- To do -
Using the entries below, output exactly the lines from the one containing "none -> purple brick D7:E7 level 1" through the final line, both included, and no others.

- Supplied information -
==========
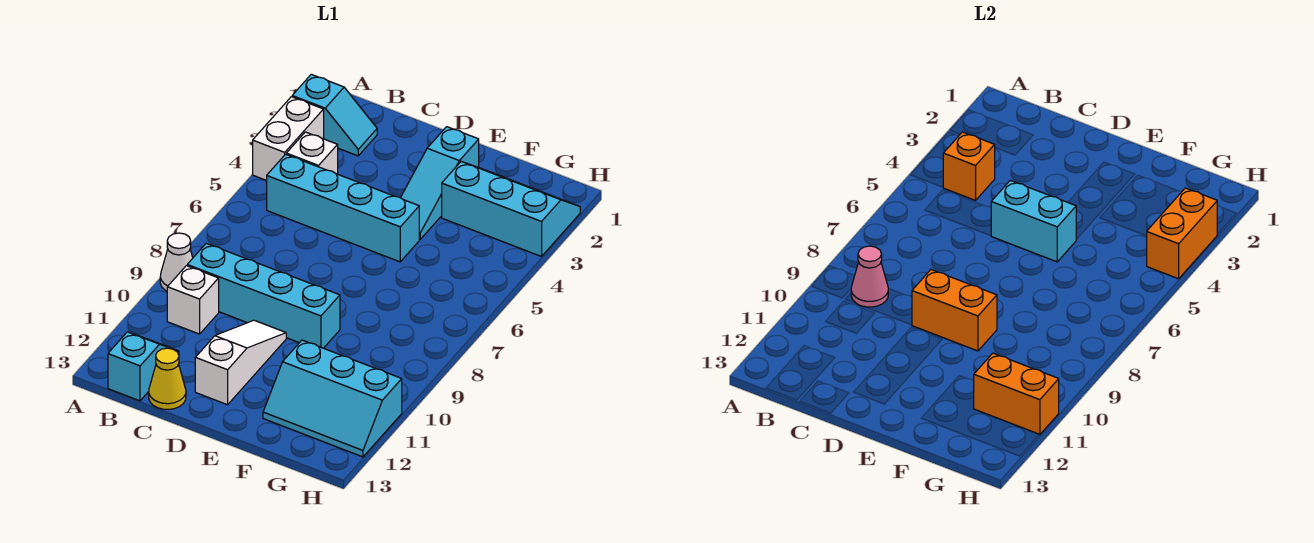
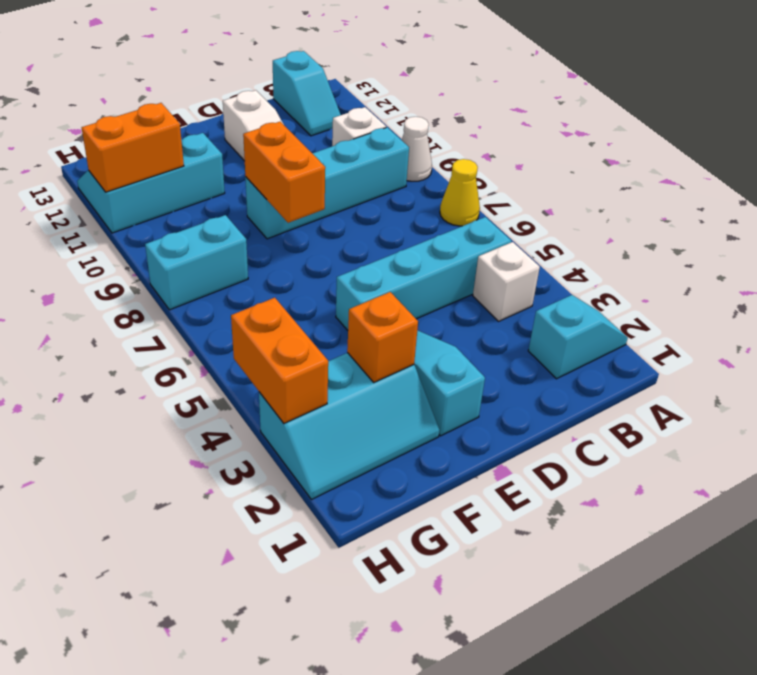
cyan slope A2:B2 level 1 top A -> cyan slope A2:B2 level 1 top B
white brick A3:A4 level 1 -> none
orange brick B4 level 2 -> orange brick F3 level 2
pink cone B9 level 2 -> none
yellow cone C13 level 1 -> yellow cone A7 level 1
cyan brick D5:E5 level 2 -> cyan brick G8:H8 level 1
orange brick D9:E9 level 2 -> orange brick E8:E9 level 2

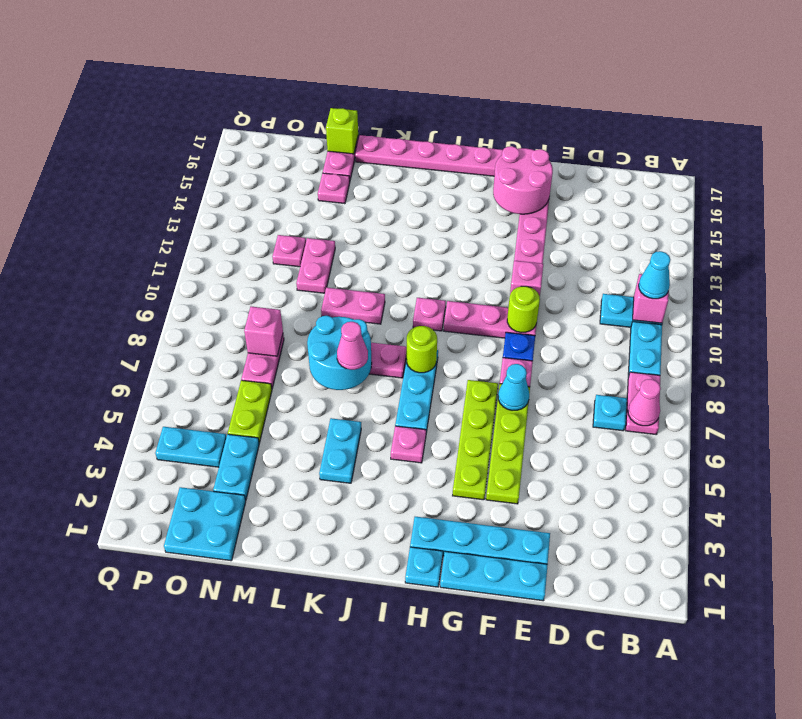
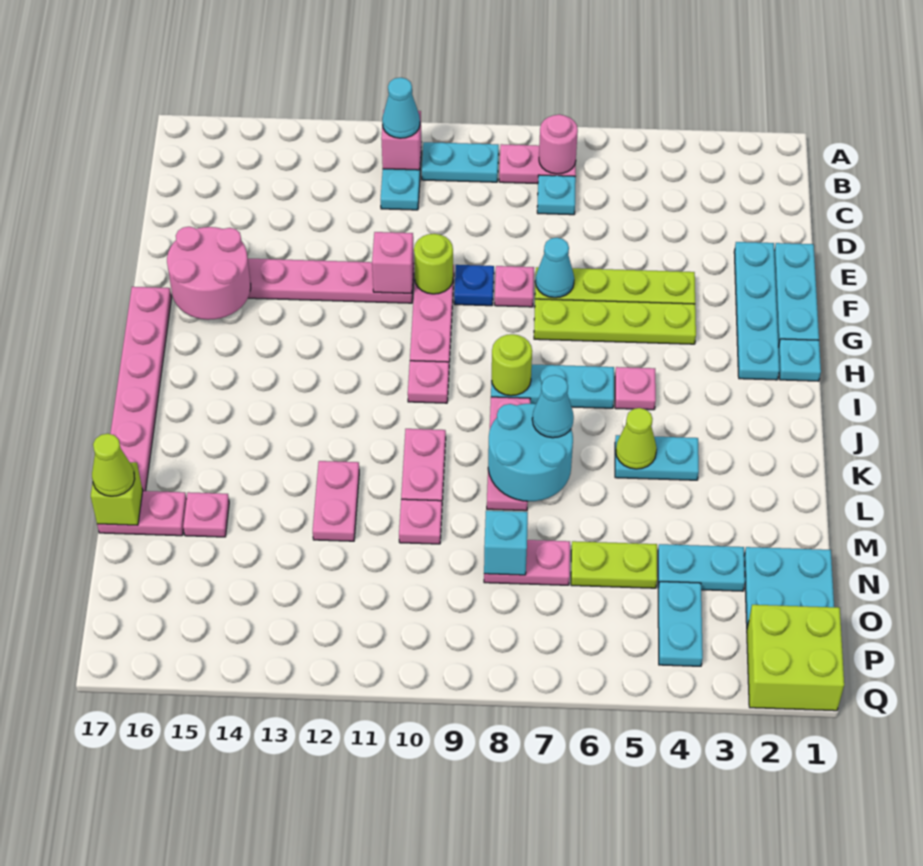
pink cone B7 level 2 -> pink round brick B7 level 2
none -> lime cone K5 level 2
pink cone K7 level 3 -> cyan cone K7 level 3
pink plate M11:M12 level 1 -> pink plate L12:M12 level 1
none -> lime cone M17 level 3
pink brick N8 level 2 -> cyan brick N8 level 2
pink plate N12 level 1 -> pink plate M10 level 1
none -> lime brick P1:Q2 level 1

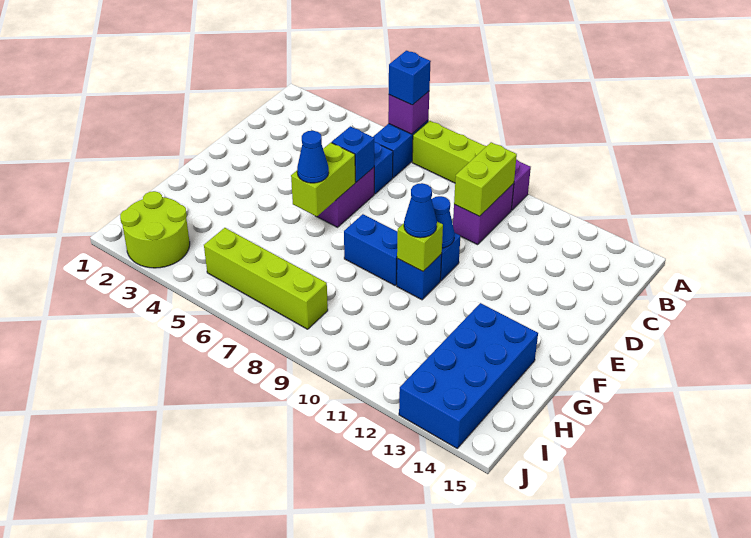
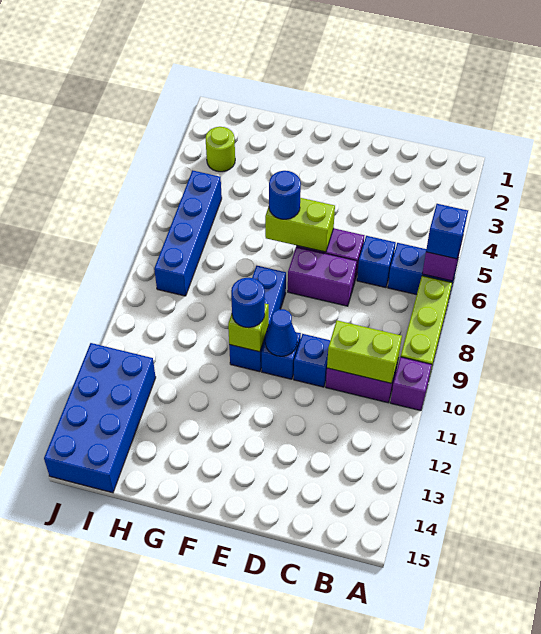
blue brick D6 level 2 -> blue brick D10 level 1
none -> purple brick D7:E7 level 1
blue cone F6 level 3 -> blue round brick F6 level 3
blue cone F10 level 3 -> blue round brick F10 level 3
blue brick G13:J14 level 1 -> blue brick I12:J15 level 1
lime round brick I2:J3 level 1 -> lime round brick I3 level 1
lime brick I5:I8 level 1 -> blue brick I5:I8 level 1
==========
- Task response -
none -> purple brick D7:E7 level 1
blue cone F6 level 3 -> blue round brick F6 level 3
blue cone F10 level 3 -> blue round brick F10 level 3
blue brick G13:J14 level 1 -> blue brick I12:J15 level 1
lime round brick I2:J3 level 1 -> lime round brick I3 level 1
lime brick I5:I8 level 1 -> blue brick I5:I8 level 1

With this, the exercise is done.